▸ **INFORMATION SUPPLIED**:
------------------------------------
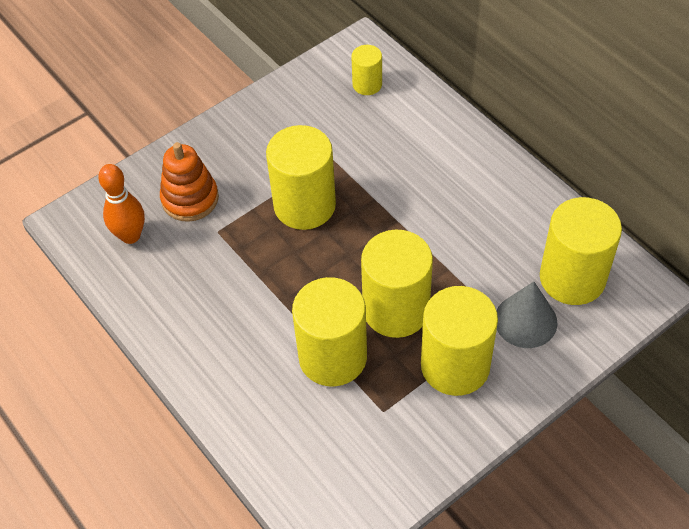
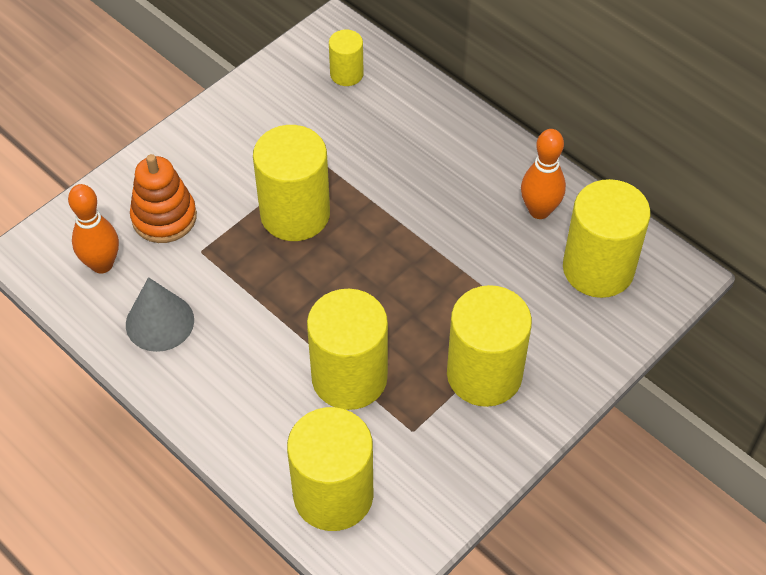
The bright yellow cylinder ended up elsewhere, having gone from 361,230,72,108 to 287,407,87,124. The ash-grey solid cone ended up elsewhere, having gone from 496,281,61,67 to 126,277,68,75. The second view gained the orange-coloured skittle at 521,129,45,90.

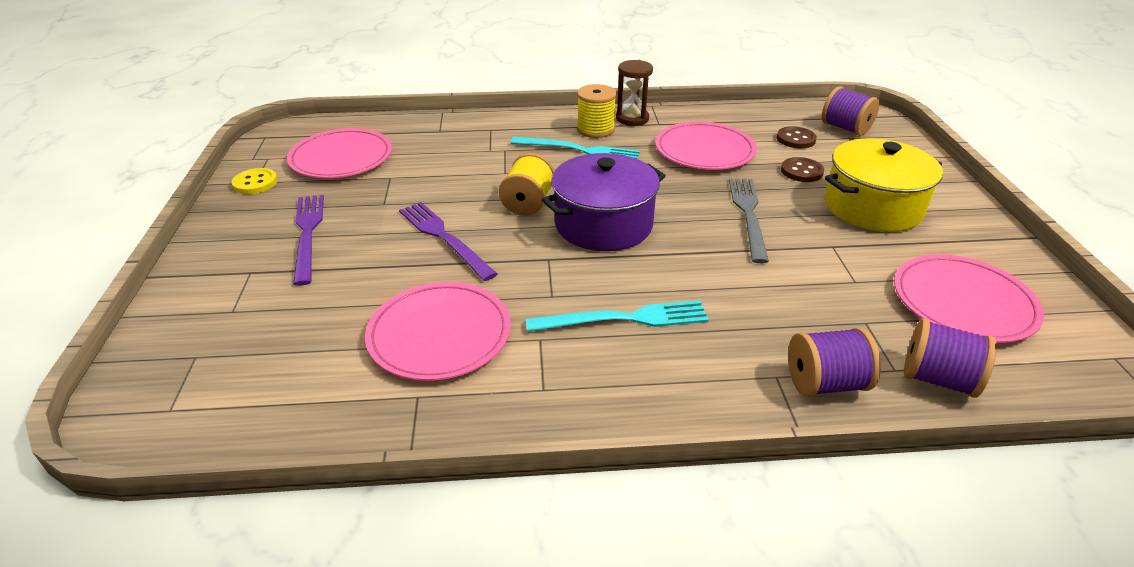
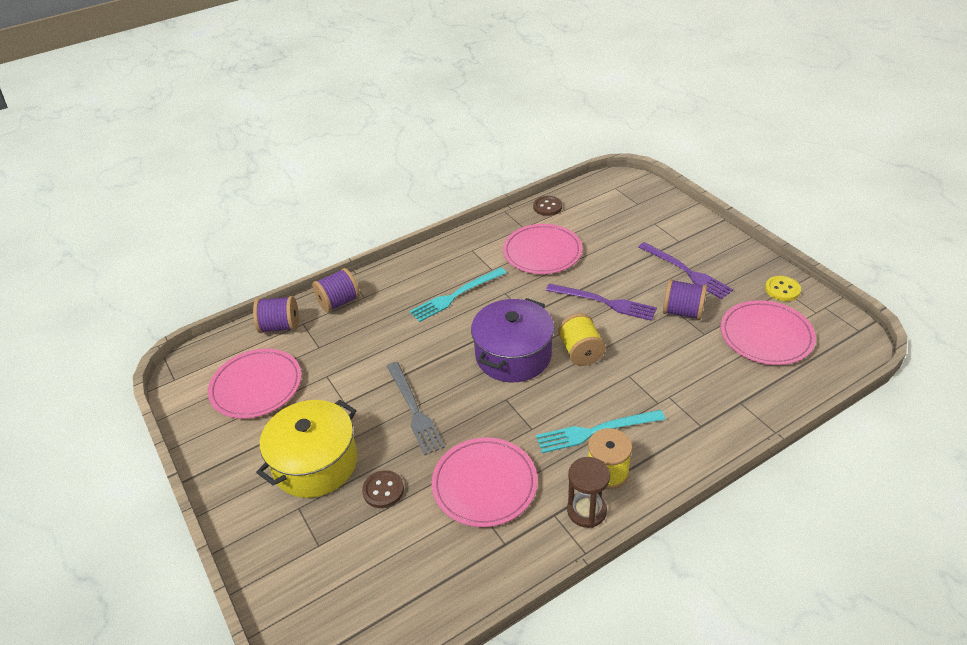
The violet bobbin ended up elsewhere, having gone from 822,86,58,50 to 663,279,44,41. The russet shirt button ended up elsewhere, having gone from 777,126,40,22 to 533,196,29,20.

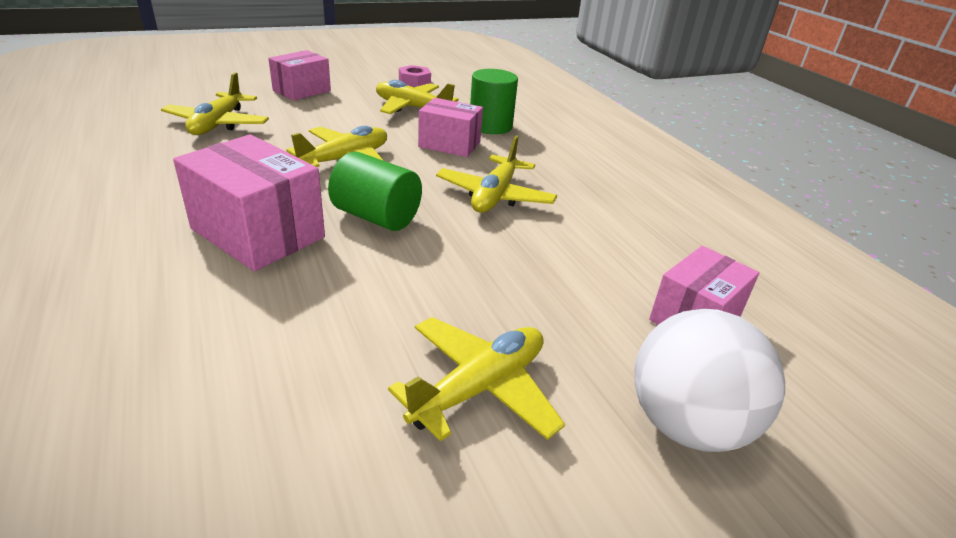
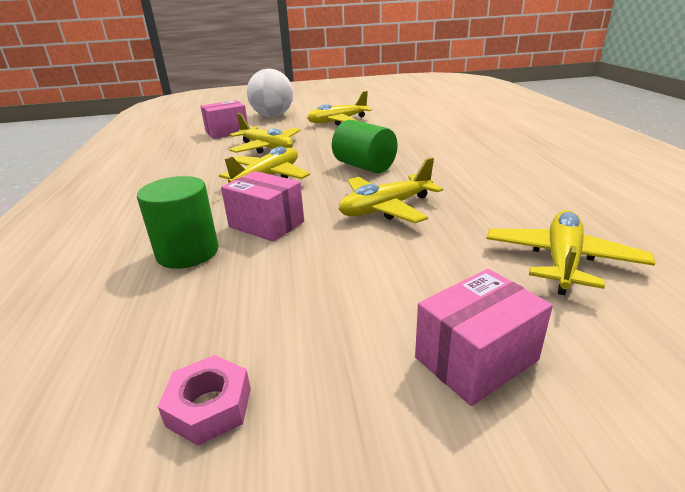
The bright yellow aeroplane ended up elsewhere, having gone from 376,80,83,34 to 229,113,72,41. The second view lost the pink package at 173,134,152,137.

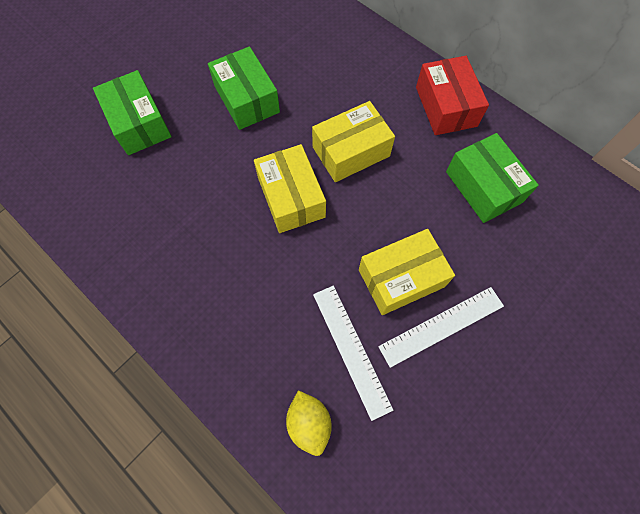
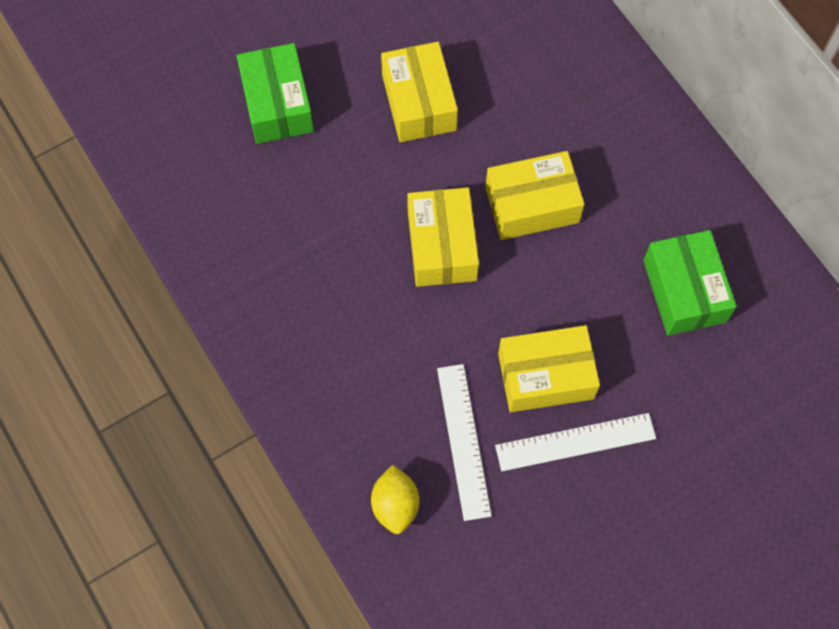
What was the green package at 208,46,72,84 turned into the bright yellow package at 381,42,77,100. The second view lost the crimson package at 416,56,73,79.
------------------------------------
▸ **EXERCISE INSTRUCTIONS**:
Omit every picture, then repeat the remaining data exactly as it appears above.

▸ **TASK SOLUTION**:
The bright yellow cylinder ended up elsewhere, having gone from 361,230,72,108 to 287,407,87,124. The ash-grey solid cone ended up elsewhere, having gone from 496,281,61,67 to 126,277,68,75. The second view gained the orange-coloured skittle at 521,129,45,90.

The violet bobbin ended up elsewhere, having gone from 822,86,58,50 to 663,279,44,41. The russet shirt button ended up elsewhere, having gone from 777,126,40,22 to 533,196,29,20.

The bright yellow aeroplane ended up elsewhere, having gone from 376,80,83,34 to 229,113,72,41. The second view lost the pink package at 173,134,152,137.

What was the green package at 208,46,72,84 turned into the bright yellow package at 381,42,77,100. The second view lost the crimson package at 416,56,73,79.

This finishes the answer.